> _What you will do_: Could you print, exactly and without pictures, only the lines from the one with "C6: none -> 100pF (GND, n3)" through the end of the records below?

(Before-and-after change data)
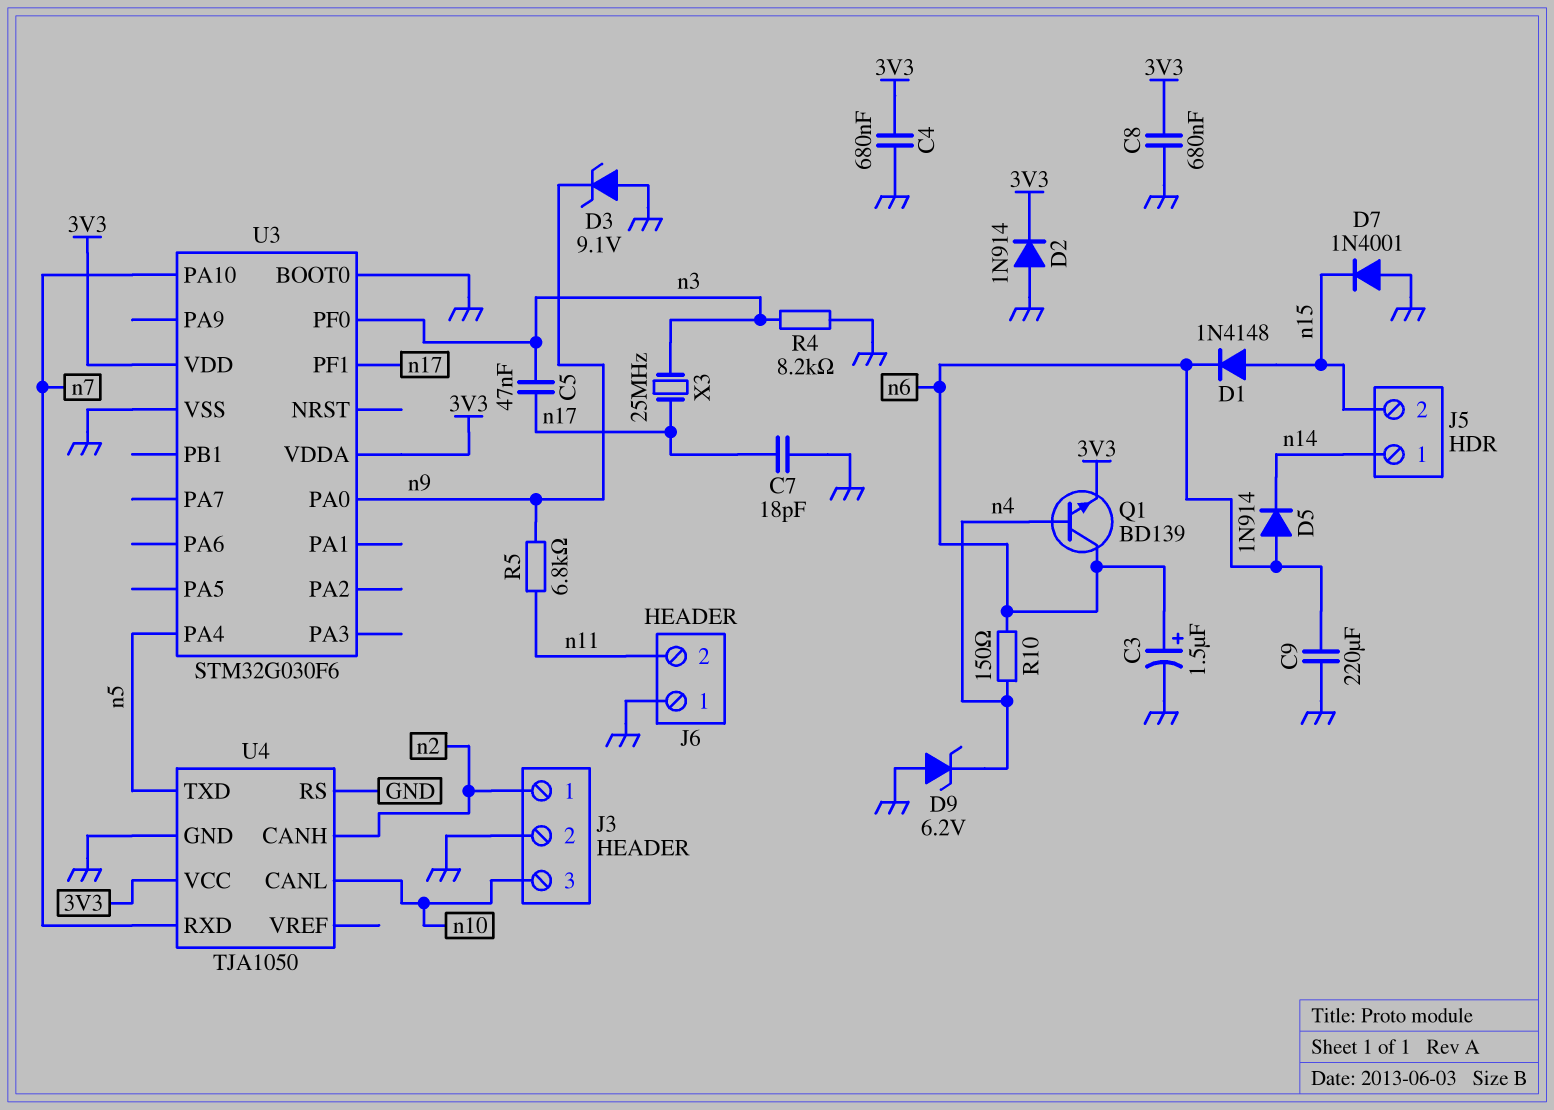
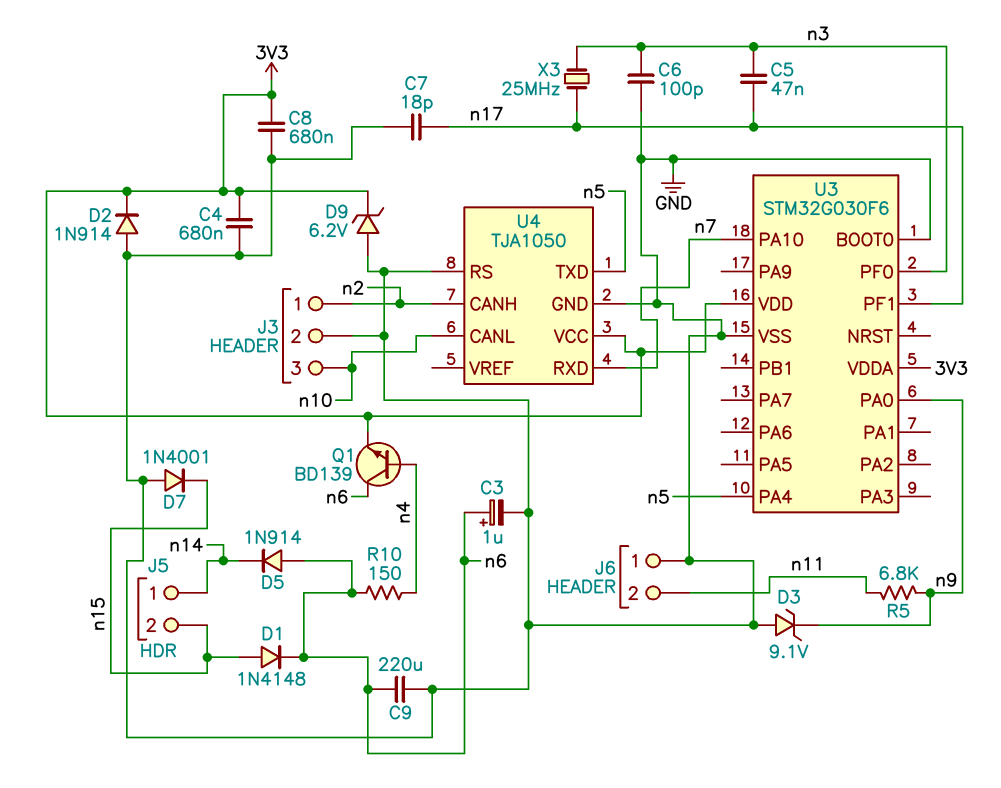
C3: 1.5uF (plus n6, minus GND) -> 1uF (plus n6, minus GND)
C6: none -> 100pF (GND, n3)
D9: zener 6.2V (A GND, K n4) -> zener 6.2V (A GND, K 3V3)
R4: 8.2k (GND, n3) -> none

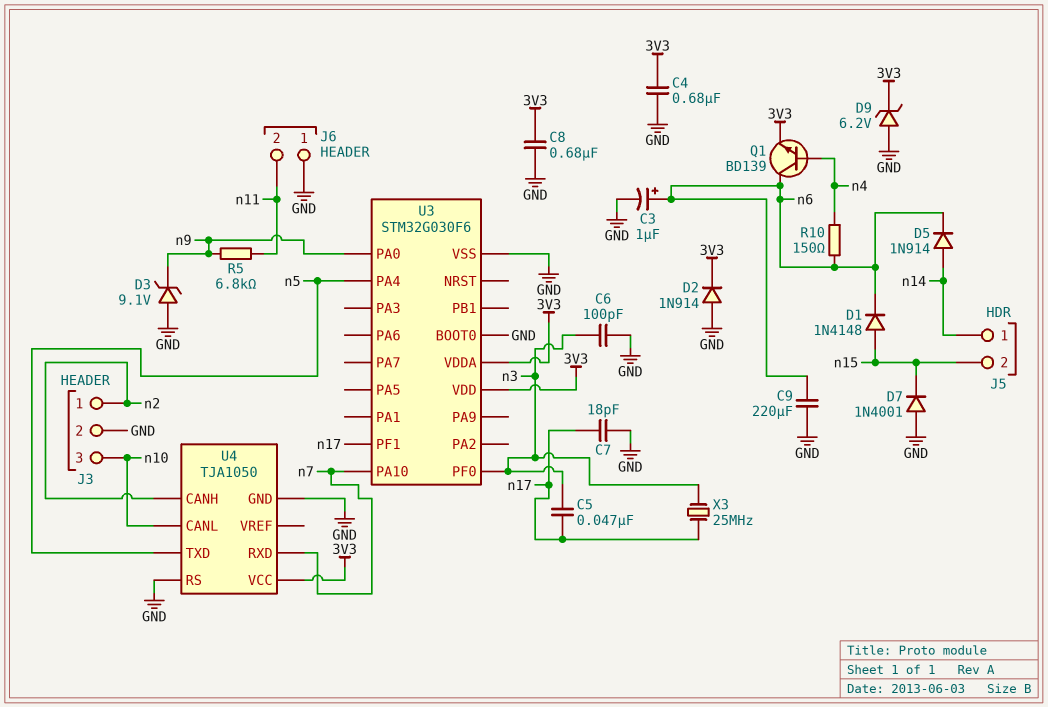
D5: diode 1N914 (A n6, K n14) -> diode 1N914 (A n14, K n6)

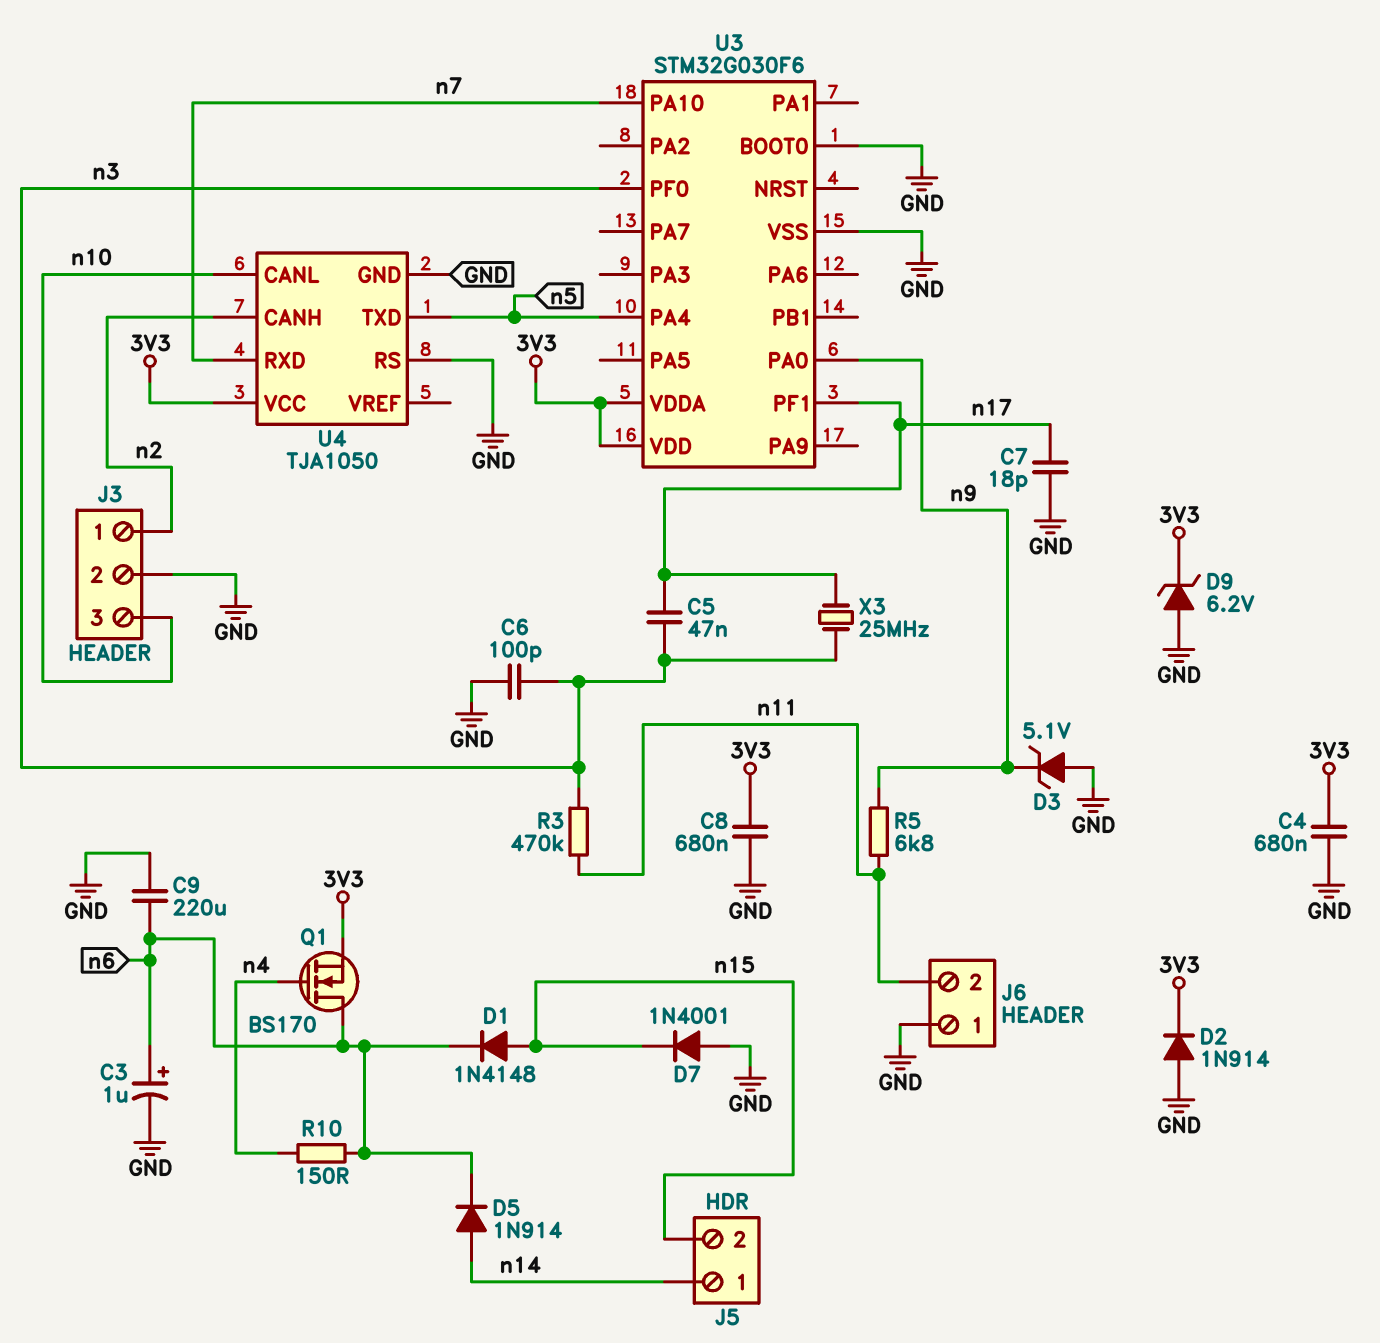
D3: zener 9.1V (A GND, K n9) -> zener 5.1V (A GND, K n9)
Q1: NPN BD139 (B n4, C n6, E 3V3) -> NMOS BS170 (G n4, D n6, S 3V3)
R3: none -> 470k (n3, n11)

> _Solved exercise_:
C6: none -> 100pF (GND, n3)
D9: zener 6.2V (A GND, K n4) -> zener 6.2V (A GND, K 3V3)
R4: 8.2k (GND, n3) -> none

D5: diode 1N914 (A n6, K n14) -> diode 1N914 (A n14, K n6)

D3: zener 9.1V (A GND, K n9) -> zener 5.1V (A GND, K n9)
Q1: NPN BD139 (B n4, C n6, E 3V3) -> NMOS BS170 (G n4, D n6, S 3V3)
R3: none -> 470k (n3, n11)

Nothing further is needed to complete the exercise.